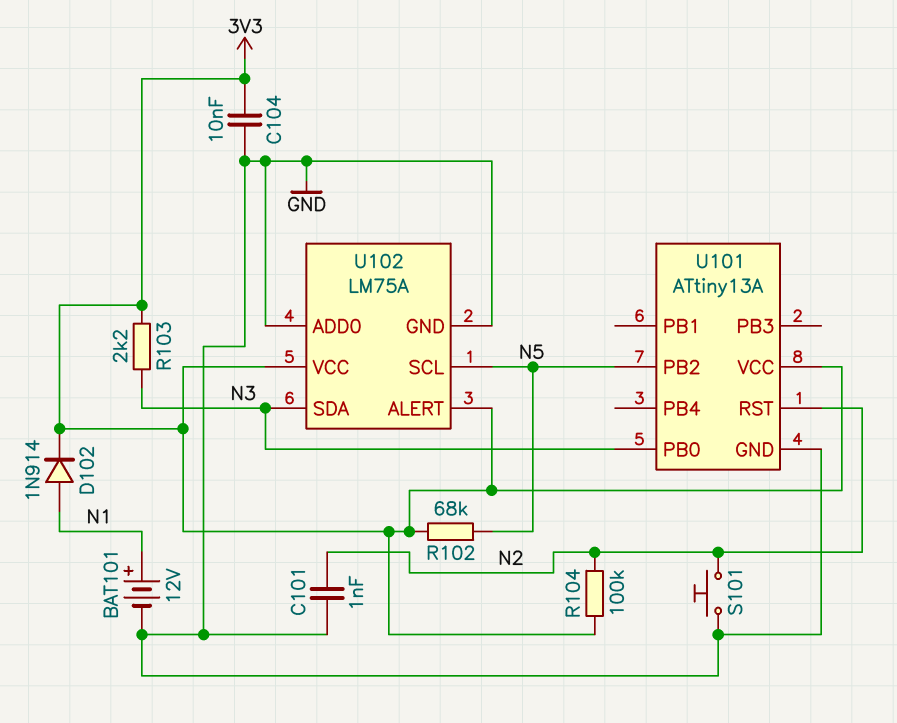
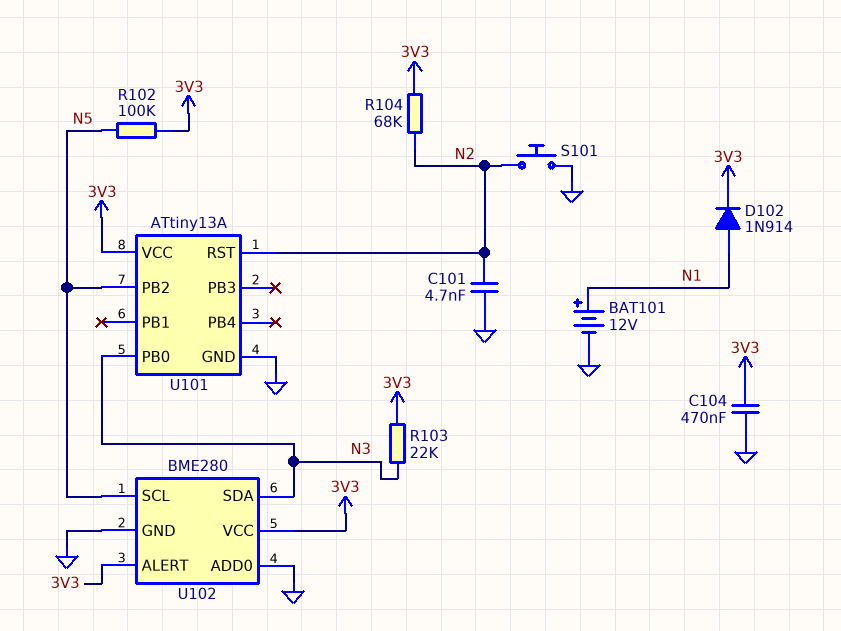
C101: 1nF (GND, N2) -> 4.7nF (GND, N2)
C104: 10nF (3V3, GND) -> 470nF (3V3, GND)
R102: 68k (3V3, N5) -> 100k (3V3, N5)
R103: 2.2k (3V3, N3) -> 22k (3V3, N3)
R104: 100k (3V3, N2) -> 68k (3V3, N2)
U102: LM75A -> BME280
○ ○ ○ ○ ○ ○ ○
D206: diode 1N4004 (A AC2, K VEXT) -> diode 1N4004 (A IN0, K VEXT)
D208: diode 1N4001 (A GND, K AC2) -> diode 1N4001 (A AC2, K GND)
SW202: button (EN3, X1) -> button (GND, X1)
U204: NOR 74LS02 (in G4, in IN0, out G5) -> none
○ ○ ○ ○ ○ ○ ○
What you have to do -> Reproduce the lines of the entries above from the one with "C101: 1nF (GND, N2) -> 4.7nF (GND, N2)" to the one with "U102: LM75A -> BME280", both included, exactly and without any other line.

Response box ->
C101: 1nF (GND, N2) -> 4.7nF (GND, N2)
C104: 10nF (3V3, GND) -> 470nF (3V3, GND)
R102: 68k (3V3, N5) -> 100k (3V3, N5)
R103: 2.2k (3V3, N3) -> 22k (3V3, N3)
R104: 100k (3V3, N2) -> 68k (3V3, N2)
U102: LM75A -> BME280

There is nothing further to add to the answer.